[A block of data]
☆ ☆ ☆
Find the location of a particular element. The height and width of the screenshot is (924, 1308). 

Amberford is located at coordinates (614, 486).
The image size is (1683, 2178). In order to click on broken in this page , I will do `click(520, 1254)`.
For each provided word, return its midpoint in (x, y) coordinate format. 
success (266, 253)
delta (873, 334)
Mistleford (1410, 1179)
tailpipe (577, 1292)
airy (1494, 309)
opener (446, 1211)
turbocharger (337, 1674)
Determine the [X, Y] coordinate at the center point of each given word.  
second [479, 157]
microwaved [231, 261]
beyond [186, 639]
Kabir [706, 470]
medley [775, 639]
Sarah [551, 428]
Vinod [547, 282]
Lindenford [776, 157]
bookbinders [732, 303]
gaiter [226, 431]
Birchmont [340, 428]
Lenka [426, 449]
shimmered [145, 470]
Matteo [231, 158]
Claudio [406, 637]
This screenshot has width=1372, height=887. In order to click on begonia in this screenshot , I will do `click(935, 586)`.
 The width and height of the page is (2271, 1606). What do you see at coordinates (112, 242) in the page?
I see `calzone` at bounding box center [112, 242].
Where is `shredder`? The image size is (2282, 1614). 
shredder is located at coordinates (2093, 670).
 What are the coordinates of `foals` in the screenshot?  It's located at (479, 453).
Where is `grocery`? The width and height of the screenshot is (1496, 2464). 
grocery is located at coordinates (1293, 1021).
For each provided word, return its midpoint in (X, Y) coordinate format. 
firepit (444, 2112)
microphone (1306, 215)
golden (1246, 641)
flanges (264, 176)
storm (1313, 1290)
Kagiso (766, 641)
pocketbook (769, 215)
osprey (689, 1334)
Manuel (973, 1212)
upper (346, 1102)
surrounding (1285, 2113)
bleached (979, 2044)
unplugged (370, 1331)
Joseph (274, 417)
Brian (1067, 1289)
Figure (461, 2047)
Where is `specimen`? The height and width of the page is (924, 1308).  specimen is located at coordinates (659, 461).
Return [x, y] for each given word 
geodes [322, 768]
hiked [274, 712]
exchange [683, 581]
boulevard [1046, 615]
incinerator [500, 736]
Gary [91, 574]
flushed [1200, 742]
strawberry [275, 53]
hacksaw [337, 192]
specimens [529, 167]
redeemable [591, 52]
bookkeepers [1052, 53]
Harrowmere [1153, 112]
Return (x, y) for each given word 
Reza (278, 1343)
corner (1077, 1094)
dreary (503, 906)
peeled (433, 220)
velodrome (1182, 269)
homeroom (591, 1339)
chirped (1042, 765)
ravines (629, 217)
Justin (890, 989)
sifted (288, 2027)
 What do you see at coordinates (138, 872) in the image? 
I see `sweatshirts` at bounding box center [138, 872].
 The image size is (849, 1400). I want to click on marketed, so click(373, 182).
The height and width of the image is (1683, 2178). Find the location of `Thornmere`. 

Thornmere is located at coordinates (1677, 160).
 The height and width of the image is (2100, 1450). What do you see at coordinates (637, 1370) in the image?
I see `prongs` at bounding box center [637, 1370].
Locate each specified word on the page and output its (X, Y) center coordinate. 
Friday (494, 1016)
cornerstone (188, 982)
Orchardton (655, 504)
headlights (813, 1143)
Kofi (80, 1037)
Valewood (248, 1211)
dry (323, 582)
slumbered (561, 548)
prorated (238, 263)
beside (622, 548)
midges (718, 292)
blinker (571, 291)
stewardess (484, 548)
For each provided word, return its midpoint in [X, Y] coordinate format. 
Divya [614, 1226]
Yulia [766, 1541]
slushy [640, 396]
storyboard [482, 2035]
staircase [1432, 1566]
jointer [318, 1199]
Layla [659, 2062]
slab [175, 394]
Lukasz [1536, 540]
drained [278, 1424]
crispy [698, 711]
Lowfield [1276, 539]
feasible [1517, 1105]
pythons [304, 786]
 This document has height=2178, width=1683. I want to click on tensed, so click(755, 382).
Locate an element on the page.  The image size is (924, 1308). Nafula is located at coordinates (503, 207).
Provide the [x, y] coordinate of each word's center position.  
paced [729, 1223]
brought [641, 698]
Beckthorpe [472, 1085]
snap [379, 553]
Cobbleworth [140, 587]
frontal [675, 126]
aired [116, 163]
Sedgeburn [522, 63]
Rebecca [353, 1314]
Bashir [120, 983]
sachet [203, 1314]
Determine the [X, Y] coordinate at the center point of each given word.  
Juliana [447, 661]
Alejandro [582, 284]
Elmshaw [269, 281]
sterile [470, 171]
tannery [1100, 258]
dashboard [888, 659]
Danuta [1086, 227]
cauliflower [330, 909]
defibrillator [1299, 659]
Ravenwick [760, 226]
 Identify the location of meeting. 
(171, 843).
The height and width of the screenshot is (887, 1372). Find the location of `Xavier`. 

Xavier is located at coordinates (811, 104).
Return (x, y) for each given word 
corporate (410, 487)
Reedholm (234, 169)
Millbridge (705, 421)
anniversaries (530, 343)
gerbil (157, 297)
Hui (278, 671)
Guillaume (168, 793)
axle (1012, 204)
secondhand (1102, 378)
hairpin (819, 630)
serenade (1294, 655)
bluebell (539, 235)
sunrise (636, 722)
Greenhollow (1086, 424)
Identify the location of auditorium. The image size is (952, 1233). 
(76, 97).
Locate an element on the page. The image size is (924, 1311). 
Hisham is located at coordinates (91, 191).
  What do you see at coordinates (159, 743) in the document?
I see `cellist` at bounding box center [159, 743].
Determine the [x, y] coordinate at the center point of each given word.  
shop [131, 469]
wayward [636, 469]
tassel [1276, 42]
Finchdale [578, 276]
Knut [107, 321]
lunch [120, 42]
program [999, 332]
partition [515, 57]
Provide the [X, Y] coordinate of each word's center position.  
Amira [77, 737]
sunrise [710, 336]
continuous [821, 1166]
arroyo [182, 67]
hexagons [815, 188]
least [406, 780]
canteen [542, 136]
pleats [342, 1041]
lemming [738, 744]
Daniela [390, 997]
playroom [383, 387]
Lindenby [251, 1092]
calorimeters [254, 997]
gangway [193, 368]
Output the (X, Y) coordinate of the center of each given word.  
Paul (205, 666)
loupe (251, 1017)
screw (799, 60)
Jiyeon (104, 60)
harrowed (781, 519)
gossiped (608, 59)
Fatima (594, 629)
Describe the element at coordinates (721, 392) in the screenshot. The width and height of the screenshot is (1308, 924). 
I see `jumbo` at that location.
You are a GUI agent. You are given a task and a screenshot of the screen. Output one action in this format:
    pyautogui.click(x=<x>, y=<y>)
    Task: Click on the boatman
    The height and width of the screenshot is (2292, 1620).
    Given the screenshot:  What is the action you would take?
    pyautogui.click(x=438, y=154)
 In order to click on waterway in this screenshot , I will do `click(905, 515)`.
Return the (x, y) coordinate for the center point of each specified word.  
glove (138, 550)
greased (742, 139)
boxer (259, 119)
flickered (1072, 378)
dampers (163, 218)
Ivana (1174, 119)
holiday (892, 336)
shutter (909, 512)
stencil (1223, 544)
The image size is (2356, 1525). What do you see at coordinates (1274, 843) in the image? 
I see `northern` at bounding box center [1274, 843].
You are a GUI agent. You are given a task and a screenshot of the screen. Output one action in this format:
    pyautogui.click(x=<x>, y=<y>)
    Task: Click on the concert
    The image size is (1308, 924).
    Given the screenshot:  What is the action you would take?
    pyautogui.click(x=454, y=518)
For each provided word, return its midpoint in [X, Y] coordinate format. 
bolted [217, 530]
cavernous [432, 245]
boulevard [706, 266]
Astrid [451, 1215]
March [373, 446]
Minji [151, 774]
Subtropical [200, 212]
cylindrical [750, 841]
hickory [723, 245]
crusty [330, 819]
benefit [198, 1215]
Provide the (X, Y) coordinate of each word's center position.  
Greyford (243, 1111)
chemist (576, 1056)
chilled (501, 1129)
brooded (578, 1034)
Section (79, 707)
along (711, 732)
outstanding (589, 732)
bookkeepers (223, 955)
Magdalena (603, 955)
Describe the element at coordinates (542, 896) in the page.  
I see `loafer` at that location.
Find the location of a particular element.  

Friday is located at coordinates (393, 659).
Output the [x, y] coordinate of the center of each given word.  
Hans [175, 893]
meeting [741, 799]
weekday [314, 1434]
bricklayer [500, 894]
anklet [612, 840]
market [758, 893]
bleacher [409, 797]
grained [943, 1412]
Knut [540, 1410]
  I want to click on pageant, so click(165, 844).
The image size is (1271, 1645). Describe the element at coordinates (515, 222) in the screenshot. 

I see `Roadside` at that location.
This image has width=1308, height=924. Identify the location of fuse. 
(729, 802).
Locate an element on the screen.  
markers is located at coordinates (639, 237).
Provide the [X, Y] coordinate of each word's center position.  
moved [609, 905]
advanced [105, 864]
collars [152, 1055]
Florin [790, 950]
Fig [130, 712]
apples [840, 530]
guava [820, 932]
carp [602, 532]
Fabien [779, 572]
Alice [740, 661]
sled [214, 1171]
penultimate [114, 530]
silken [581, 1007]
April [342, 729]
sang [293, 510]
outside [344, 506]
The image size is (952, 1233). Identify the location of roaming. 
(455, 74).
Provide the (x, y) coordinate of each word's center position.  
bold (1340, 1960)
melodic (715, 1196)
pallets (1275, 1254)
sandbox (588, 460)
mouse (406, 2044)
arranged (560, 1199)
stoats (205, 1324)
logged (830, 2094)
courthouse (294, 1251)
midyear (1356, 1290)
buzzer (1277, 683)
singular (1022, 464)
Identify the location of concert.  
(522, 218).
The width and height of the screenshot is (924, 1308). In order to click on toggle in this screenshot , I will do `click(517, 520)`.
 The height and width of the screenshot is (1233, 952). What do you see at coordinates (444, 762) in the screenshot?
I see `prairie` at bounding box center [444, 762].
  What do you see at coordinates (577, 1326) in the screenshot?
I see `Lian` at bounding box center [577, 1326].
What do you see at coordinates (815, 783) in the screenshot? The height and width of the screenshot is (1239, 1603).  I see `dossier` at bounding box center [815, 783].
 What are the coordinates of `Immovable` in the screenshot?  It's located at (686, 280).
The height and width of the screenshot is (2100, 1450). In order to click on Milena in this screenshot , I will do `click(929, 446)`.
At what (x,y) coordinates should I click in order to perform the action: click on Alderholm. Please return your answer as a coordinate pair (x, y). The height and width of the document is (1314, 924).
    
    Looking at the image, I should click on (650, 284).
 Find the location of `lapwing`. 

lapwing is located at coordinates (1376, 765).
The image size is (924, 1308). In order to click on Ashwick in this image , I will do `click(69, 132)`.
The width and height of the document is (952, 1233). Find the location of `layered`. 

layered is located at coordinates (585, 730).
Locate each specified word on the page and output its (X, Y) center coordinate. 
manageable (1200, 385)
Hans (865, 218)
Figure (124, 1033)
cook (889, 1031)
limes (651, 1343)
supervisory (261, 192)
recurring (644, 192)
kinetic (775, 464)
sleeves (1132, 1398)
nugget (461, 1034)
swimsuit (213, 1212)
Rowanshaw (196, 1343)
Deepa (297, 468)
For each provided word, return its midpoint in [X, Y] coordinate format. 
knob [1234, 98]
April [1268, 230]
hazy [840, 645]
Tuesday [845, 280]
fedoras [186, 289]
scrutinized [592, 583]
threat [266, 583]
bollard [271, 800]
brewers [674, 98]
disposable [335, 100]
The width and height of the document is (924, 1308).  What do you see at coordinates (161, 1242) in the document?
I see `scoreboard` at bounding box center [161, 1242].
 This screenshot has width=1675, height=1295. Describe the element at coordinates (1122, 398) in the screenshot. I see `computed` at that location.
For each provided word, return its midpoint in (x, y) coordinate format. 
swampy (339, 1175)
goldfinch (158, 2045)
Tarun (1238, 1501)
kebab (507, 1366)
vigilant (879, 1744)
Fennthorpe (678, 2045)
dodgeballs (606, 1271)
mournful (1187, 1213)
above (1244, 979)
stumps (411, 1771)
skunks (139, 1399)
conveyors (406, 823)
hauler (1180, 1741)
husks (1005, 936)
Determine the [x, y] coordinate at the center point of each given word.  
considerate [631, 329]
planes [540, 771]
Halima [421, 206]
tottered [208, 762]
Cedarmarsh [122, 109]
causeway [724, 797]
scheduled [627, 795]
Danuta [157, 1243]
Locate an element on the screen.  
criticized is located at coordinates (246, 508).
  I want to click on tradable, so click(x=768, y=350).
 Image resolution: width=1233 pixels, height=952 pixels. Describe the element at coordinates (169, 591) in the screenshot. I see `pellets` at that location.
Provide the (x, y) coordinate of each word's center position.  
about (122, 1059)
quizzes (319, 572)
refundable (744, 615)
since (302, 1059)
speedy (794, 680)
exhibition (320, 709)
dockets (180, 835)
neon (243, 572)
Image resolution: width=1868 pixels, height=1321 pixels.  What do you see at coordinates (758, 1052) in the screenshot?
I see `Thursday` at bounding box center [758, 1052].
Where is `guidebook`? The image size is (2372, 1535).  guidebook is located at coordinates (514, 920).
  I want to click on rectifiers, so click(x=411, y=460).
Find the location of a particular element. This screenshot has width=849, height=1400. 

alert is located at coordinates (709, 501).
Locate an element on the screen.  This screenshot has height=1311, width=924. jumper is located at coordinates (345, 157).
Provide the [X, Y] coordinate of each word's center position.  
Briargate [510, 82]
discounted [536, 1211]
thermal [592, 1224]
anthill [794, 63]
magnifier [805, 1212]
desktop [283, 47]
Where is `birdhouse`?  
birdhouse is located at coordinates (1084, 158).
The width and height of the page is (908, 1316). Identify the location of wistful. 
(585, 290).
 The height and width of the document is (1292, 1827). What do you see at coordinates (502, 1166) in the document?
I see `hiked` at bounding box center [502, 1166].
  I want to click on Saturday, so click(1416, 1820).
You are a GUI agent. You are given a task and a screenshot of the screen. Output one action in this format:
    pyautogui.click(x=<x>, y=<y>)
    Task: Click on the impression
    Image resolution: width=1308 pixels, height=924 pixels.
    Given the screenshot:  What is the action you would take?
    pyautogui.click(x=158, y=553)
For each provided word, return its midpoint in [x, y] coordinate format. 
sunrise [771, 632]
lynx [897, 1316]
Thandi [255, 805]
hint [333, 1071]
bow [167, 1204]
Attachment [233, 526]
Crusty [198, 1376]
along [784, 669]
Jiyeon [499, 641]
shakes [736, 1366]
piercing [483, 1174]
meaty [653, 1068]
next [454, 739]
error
☆ ☆ ☆
> _What to produce_
Rewrite the items above from the line with "At what (x,y)" up to and including the line with "criticized is located", swapping each "midpoint" for "middle" and leaving everything else unchanged.

> _Written response_
At what (x,y) coordinates should I click in order to perform the action: click on Alderholm. Please return your answer as a coordinate pair (x, y). The height and width of the document is (1314, 924).
    
    Looking at the image, I should click on (650, 284).
 Find the location of `lapwing`. 

lapwing is located at coordinates (1376, 765).
The image size is (924, 1308). In order to click on Ashwick in this image , I will do `click(69, 132)`.
The width and height of the document is (952, 1233). Find the location of `layered`. 

layered is located at coordinates (585, 730).
Locate each specified word on the page and output its (X, Y) center coordinate. 
manageable (1200, 385)
Hans (865, 218)
Figure (124, 1033)
cook (889, 1031)
limes (651, 1343)
supervisory (261, 192)
recurring (644, 192)
kinetic (775, 464)
sleeves (1132, 1398)
nugget (461, 1034)
swimsuit (213, 1212)
Rowanshaw (196, 1343)
Deepa (297, 468)
For each provided word, return its middle in [X, Y] coordinate format. 
knob [1234, 98]
April [1268, 230]
hazy [840, 645]
Tuesday [845, 280]
fedoras [186, 289]
scrutinized [592, 583]
threat [266, 583]
bollard [271, 800]
brewers [674, 98]
disposable [335, 100]
The width and height of the document is (924, 1308).  What do you see at coordinates (161, 1242) in the document?
I see `scoreboard` at bounding box center [161, 1242].
 This screenshot has width=1675, height=1295. Describe the element at coordinates (1122, 398) in the screenshot. I see `computed` at that location.
For each provided word, return its middle in (x, y) coordinate format. 
swampy (339, 1175)
goldfinch (158, 2045)
Tarun (1238, 1501)
kebab (507, 1366)
vigilant (879, 1744)
Fennthorpe (678, 2045)
dodgeballs (606, 1271)
mournful (1187, 1213)
above (1244, 979)
stumps (411, 1771)
skunks (139, 1399)
conveyors (406, 823)
hauler (1180, 1741)
husks (1005, 936)
Determine the [x, y] coordinate at the center point of each given word.  
considerate [631, 329]
planes [540, 771]
Halima [421, 206]
tottered [208, 762]
Cedarmarsh [122, 109]
causeway [724, 797]
scheduled [627, 795]
Danuta [157, 1243]
Locate an element on the screen.  
criticized is located at coordinates (246, 508).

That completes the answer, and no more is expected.